TASK TO COMPLETE: Set down every line of the material below verbatim, keeping the order and changing nothing.

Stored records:
Start

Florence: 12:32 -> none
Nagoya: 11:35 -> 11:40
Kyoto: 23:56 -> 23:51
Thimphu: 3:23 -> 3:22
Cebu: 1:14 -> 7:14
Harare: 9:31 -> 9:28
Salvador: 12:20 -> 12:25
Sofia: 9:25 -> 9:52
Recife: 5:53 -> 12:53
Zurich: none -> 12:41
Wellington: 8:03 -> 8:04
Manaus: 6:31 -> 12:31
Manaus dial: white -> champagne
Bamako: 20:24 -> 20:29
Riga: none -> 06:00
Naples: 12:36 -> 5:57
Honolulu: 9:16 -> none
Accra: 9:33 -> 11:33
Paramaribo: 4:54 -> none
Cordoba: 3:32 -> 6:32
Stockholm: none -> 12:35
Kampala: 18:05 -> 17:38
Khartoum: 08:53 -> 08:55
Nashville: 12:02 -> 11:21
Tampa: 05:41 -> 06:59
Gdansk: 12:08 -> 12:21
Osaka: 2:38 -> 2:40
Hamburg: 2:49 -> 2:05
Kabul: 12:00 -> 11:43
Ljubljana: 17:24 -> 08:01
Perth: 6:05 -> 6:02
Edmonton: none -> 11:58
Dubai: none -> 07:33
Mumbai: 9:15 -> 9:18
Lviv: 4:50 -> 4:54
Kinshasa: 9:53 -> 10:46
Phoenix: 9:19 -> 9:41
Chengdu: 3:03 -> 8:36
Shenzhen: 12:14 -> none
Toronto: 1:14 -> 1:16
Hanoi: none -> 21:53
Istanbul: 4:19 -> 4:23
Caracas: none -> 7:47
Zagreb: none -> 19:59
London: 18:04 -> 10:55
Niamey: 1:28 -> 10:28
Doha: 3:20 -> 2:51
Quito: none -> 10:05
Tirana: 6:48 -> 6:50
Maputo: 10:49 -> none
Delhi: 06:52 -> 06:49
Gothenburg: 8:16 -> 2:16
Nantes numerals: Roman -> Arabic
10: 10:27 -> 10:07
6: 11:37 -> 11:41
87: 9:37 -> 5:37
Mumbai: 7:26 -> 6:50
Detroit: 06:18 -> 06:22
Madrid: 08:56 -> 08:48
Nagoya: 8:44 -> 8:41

End

THE RESPONSE:
Florence: 12:32 -> none
Nagoya: 11:35 -> 11:40
Kyoto: 23:56 -> 23:51
Thimphu: 3:23 -> 3:22
Cebu: 1:14 -> 7:14
Harare: 9:31 -> 9:28
Salvador: 12:20 -> 12:25
Sofia: 9:25 -> 9:52
Recife: 5:53 -> 12:53
Zurich: none -> 12:41
Wellington: 8:03 -> 8:04
Manaus: 6:31 -> 12:31
Manaus dial: white -> champagne
Bamako: 20:24 -> 20:29
Riga: none -> 06:00
Naples: 12:36 -> 5:57
Honolulu: 9:16 -> none
Accra: 9:33 -> 11:33
Paramaribo: 4:54 -> none
Cordoba: 3:32 -> 6:32
Stockholm: none -> 12:35
Kampala: 18:05 -> 17:38
Khartoum: 08:53 -> 08:55
Nashville: 12:02 -> 11:21
Tampa: 05:41 -> 06:59
Gdansk: 12:08 -> 12:21
Osaka: 2:38 -> 2:40
Hamburg: 2:49 -> 2:05
Kabul: 12:00 -> 11:43
Ljubljana: 17:24 -> 08:01
Perth: 6:05 -> 6:02
Edmonton: none -> 11:58
Dubai: none -> 07:33
Mumbai: 9:15 -> 9:18
Lviv: 4:50 -> 4:54
Kinshasa: 9:53 -> 10:46
Phoenix: 9:19 -> 9:41
Chengdu: 3:03 -> 8:36
Shenzhen: 12:14 -> none
Toronto: 1:14 -> 1:16
Hanoi: none -> 21:53
Istanbul: 4:19 -> 4:23
Caracas: none -> 7:47
Zagreb: none -> 19:59
London: 18:04 -> 10:55
Niamey: 1:28 -> 10:28
Doha: 3:20 -> 2:51
Quito: none -> 10:05
Tirana: 6:48 -> 6:50
Maputo: 10:49 -> none
Delhi: 06:52 -> 06:49
Gothenburg: 8:16 -> 2:16
Nantes numerals: Roman -> Arabic
10: 10:27 -> 10:07
6: 11:37 -> 11:41
87: 9:37 -> 5:37
Mumbai: 7:26 -> 6:50
Detroit: 06:18 -> 06:22
Madrid: 08:56 -> 08:48
Nagoya: 8:44 -> 8:41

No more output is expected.